[Scene image comparisons]
++++

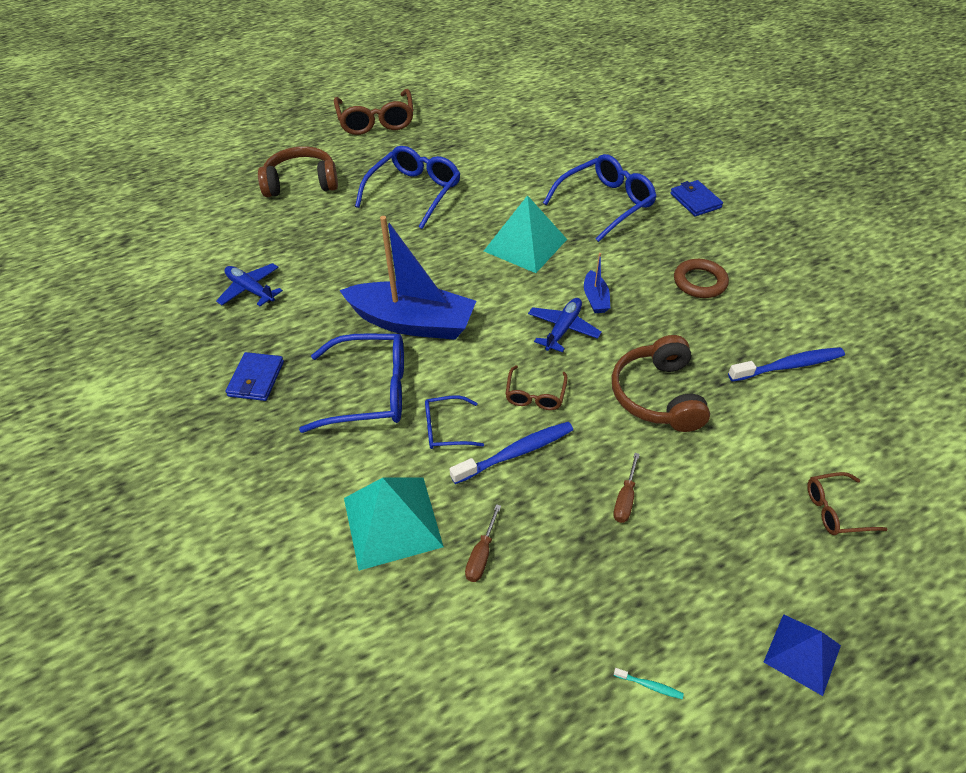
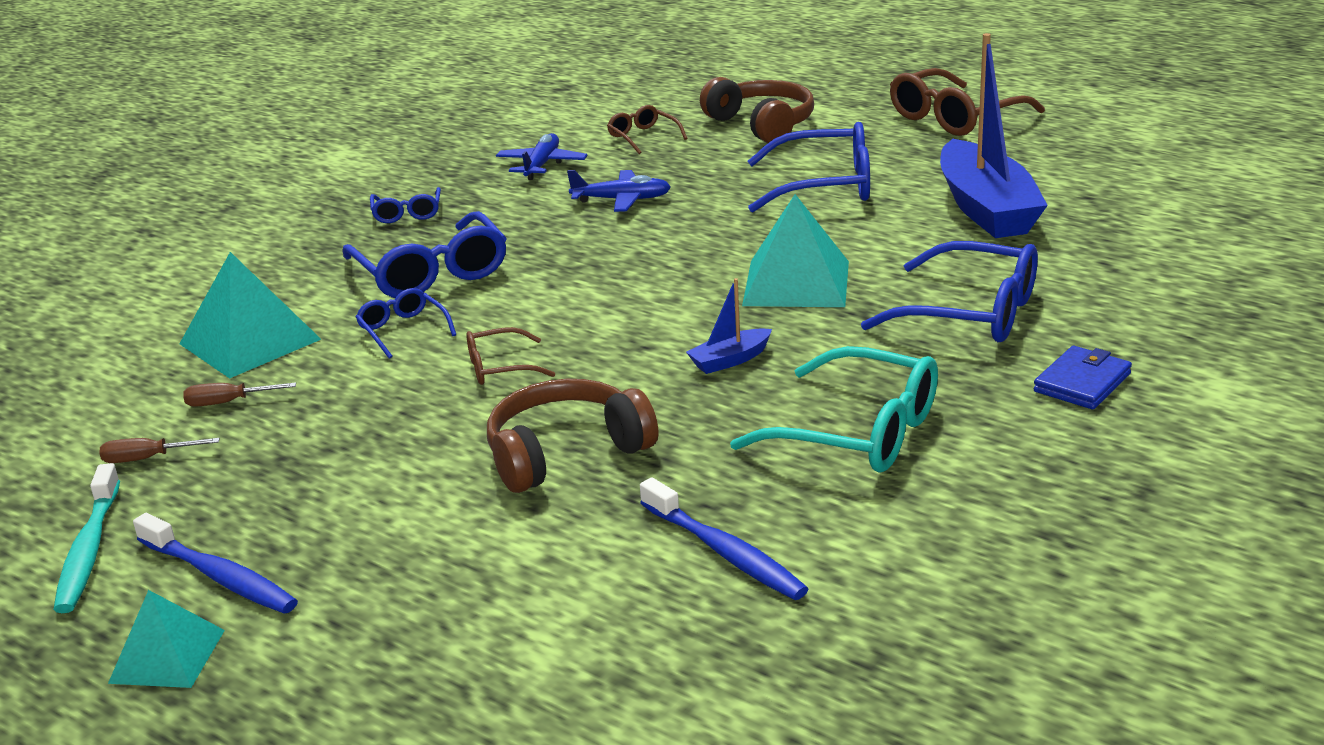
camera: 65 degrees right, 20 degrees down
(256, 379) = (407, 213): blue wallet -> blue glasses
(412, 322) = (567, 260): blue boat -> blue boat (986, 209)
(516, 453) = (391, 381): blue toothbrush -> blue toothbrush (219, 576)
(563, 329) = (642, 354): blue plane -> blue plane (622, 200)
(625, 499) = (359, 471): brown screwdriver -> brown screwdriver (148, 458)
(649, 685) = (89, 550): turquoise toothbrush -> turquoise toothbrush, size x2.43
(700, 282) = (859, 432): brown ring -> turquoise glasses
(802, 653) = (167, 656): blue pyramid -> turquoise pyramid
(835, 510) = (433, 647): brown glasses -> brown glasses (643, 137)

++++

= WHAT IS BEING ASKED =
Since the pictures are not wanted, copy only the text of the records above, exactly.

= EXERCISE RESULT =
camera: 65 degrees right, 20 degrees down
(256, 379) = (407, 213): blue wallet -> blue glasses
(412, 322) = (567, 260): blue boat -> blue boat (986, 209)
(516, 453) = (391, 381): blue toothbrush -> blue toothbrush (219, 576)
(563, 329) = (642, 354): blue plane -> blue plane (622, 200)
(625, 499) = (359, 471): brown screwdriver -> brown screwdriver (148, 458)
(649, 685) = (89, 550): turquoise toothbrush -> turquoise toothbrush, size x2.43
(700, 282) = (859, 432): brown ring -> turquoise glasses
(802, 653) = (167, 656): blue pyramid -> turquoise pyramid
(835, 510) = (433, 647): brown glasses -> brown glasses (643, 137)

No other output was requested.